───── Given data

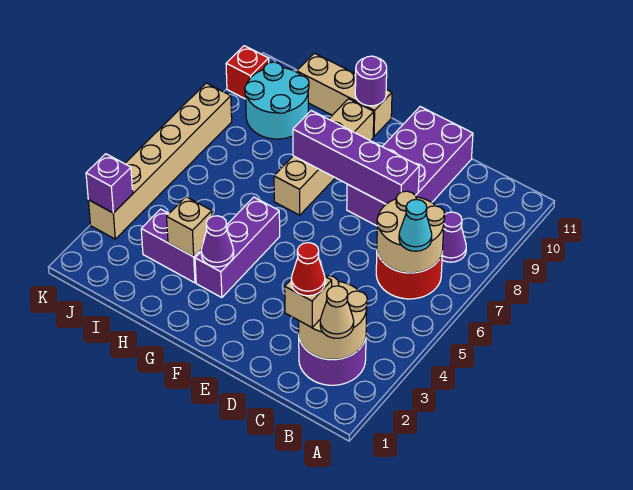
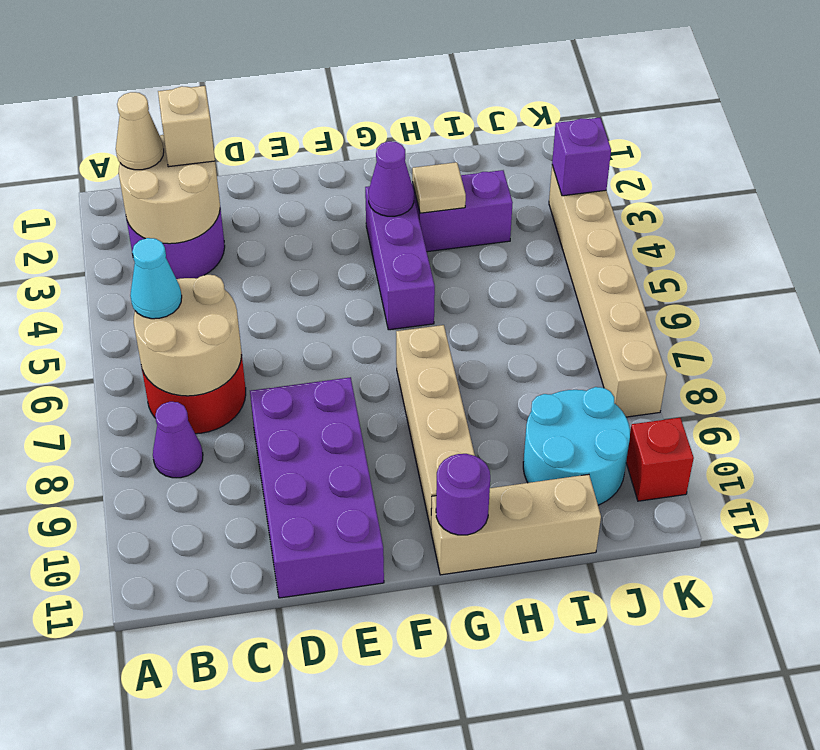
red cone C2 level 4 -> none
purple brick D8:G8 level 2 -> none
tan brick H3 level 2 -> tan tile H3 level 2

──────────

Task statement: The data must be reproduced exactly, and no picture may appear in the copy.

Result of the task:
red cone C2 level 4 -> none
purple brick D8:G8 level 2 -> none
tan brick H3 level 2 -> tan tile H3 level 2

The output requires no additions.